• _Given task_:
Write out the lines word for word, from the first line through the one containing "yellow L-shape: moved 15 px right, 23 px down", including that line.

##### Listing #####

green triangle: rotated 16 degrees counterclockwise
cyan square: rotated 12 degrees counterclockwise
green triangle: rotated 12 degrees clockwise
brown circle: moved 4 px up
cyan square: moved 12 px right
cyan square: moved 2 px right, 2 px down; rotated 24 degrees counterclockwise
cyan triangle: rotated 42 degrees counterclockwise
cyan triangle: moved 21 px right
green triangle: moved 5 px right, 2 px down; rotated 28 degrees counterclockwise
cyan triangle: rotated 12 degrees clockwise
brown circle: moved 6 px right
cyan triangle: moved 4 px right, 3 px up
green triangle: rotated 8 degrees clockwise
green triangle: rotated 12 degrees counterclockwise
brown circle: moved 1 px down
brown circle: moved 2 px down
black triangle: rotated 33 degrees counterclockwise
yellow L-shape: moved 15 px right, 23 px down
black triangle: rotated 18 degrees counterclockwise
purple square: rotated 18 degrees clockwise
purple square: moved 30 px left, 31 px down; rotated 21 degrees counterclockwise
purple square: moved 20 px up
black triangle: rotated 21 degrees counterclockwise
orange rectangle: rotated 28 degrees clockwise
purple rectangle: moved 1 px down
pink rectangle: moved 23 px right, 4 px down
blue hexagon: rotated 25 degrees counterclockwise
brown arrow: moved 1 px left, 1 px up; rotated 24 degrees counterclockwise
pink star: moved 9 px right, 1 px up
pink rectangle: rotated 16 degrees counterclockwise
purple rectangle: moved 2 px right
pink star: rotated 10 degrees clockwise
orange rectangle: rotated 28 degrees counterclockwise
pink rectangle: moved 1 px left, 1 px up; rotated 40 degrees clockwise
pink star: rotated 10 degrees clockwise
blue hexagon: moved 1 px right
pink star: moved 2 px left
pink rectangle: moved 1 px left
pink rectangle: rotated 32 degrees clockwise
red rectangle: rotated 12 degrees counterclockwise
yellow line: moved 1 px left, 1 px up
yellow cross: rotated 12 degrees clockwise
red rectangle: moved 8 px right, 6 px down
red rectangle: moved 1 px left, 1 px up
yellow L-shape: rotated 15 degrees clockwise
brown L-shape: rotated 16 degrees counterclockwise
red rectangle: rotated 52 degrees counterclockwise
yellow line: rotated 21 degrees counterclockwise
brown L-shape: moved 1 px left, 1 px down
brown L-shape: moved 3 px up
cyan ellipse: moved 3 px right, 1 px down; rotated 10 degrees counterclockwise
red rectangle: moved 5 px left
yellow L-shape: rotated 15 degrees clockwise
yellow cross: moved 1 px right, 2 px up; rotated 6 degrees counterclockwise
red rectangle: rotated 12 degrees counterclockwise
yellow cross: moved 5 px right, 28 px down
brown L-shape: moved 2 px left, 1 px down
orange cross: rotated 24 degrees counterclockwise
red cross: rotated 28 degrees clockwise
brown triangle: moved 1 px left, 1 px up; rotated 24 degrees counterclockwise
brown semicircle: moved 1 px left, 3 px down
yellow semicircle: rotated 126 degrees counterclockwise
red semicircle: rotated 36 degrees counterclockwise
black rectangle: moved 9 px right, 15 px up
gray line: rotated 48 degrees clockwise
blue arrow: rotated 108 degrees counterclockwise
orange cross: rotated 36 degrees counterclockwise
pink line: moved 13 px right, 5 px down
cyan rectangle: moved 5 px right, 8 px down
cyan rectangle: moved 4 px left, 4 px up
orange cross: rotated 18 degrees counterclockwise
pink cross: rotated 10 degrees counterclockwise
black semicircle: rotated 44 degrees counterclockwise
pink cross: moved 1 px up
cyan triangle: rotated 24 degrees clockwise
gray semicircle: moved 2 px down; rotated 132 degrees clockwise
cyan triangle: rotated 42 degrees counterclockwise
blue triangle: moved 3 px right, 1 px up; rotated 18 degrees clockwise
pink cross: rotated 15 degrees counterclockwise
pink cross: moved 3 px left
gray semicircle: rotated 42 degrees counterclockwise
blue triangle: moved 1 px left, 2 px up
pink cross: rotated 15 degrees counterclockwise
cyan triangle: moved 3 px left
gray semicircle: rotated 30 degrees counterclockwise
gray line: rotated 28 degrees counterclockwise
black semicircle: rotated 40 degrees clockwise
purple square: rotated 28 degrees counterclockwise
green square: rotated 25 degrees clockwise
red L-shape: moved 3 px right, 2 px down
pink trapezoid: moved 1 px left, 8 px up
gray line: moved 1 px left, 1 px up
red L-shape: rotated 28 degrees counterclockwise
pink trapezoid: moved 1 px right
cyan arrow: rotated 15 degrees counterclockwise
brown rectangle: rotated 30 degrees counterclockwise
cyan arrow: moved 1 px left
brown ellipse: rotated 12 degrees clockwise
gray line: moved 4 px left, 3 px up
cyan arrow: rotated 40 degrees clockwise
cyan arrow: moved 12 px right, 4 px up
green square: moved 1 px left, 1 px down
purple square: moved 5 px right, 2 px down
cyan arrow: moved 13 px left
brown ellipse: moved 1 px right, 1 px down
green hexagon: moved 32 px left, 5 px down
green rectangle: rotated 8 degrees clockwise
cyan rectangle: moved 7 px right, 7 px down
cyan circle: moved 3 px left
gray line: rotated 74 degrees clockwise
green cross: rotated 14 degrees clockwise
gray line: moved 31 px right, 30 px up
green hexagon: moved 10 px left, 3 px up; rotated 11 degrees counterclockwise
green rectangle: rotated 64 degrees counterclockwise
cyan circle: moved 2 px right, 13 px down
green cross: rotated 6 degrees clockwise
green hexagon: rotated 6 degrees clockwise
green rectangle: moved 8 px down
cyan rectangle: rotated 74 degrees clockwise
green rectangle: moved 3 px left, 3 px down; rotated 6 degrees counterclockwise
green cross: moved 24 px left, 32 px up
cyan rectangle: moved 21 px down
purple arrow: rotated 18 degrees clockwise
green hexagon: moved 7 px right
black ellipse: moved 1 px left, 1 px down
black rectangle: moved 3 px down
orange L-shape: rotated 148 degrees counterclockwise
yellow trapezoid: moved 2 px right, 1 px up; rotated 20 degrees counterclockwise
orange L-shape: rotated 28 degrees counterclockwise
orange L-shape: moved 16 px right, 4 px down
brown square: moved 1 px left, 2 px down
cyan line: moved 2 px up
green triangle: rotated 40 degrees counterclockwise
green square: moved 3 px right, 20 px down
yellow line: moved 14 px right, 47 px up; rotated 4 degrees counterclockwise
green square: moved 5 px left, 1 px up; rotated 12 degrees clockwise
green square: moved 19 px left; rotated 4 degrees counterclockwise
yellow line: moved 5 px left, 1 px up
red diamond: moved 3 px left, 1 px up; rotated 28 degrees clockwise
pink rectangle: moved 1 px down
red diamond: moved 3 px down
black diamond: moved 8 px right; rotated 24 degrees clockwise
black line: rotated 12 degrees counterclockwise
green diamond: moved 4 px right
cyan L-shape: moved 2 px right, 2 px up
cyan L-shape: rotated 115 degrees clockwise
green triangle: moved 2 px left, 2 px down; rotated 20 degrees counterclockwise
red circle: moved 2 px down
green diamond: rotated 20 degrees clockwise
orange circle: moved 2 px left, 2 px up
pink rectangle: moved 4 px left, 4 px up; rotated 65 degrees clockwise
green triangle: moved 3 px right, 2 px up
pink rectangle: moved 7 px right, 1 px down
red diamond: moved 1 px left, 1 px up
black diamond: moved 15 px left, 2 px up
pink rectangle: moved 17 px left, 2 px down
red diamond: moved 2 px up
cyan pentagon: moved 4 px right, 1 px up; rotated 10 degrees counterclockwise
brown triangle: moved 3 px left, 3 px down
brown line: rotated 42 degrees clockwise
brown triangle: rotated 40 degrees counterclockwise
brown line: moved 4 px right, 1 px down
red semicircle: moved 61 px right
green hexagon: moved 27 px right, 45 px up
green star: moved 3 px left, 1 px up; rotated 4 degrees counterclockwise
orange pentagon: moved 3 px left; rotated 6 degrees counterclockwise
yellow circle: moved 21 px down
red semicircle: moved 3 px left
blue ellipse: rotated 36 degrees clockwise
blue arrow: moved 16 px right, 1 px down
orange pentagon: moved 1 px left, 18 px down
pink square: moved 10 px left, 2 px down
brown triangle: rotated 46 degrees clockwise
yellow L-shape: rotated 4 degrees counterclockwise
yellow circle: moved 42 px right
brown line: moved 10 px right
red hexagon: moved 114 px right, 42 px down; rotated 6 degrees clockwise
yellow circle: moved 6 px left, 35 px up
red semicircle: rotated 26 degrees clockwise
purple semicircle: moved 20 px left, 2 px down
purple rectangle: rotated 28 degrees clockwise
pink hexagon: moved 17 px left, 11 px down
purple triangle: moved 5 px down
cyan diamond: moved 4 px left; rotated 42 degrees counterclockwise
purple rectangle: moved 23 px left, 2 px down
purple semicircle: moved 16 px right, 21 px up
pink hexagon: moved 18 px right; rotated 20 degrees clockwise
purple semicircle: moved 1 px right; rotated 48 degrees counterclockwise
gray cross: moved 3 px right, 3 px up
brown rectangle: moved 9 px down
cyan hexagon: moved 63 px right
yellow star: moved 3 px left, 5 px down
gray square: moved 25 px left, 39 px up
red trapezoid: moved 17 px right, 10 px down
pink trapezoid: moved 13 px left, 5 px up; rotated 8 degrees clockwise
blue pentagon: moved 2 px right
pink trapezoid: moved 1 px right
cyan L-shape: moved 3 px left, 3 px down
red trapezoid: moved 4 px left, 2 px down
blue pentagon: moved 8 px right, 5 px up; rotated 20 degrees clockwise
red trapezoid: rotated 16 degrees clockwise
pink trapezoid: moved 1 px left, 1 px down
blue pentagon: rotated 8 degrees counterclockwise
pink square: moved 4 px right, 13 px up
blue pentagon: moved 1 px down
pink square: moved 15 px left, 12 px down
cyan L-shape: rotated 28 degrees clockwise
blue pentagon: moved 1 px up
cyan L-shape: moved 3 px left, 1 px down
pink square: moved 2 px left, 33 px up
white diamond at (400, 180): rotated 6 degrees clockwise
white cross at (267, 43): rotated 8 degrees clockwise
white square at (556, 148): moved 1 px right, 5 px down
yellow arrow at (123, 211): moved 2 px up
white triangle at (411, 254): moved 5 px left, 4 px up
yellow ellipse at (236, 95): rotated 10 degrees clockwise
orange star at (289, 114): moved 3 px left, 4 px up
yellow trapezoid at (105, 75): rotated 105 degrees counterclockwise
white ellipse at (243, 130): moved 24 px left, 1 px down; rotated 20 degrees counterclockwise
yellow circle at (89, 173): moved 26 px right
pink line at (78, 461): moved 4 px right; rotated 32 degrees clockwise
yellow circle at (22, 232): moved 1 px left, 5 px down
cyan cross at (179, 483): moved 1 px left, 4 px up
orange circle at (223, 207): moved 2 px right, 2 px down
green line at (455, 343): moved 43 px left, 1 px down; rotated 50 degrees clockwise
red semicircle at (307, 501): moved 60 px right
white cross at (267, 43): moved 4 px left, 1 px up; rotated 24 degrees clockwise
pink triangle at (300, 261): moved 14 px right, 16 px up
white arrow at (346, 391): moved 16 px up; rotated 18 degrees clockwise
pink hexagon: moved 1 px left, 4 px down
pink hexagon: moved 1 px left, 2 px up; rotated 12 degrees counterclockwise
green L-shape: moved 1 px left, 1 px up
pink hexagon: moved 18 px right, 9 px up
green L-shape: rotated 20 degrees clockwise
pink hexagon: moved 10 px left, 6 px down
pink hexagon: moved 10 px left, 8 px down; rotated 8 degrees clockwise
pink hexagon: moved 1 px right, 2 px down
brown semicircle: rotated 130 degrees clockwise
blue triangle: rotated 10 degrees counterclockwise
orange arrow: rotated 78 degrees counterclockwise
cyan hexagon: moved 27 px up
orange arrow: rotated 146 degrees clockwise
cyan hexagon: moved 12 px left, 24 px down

#####

• _The completed task_:
green triangle: rotated 16 degrees counterclockwise
cyan square: rotated 12 degrees counterclockwise
green triangle: rotated 12 degrees clockwise
brown circle: moved 4 px up
cyan square: moved 12 px right
cyan square: moved 2 px right, 2 px down; rotated 24 degrees counterclockwise
cyan triangle: rotated 42 degrees counterclockwise
cyan triangle: moved 21 px right
green triangle: moved 5 px right, 2 px down; rotated 28 degrees counterclockwise
cyan triangle: rotated 12 degrees clockwise
brown circle: moved 6 px right
cyan triangle: moved 4 px right, 3 px up
green triangle: rotated 8 degrees clockwise
green triangle: rotated 12 degrees counterclockwise
brown circle: moved 1 px down
brown circle: moved 2 px down
black triangle: rotated 33 degrees counterclockwise
yellow L-shape: moved 15 px right, 23 px down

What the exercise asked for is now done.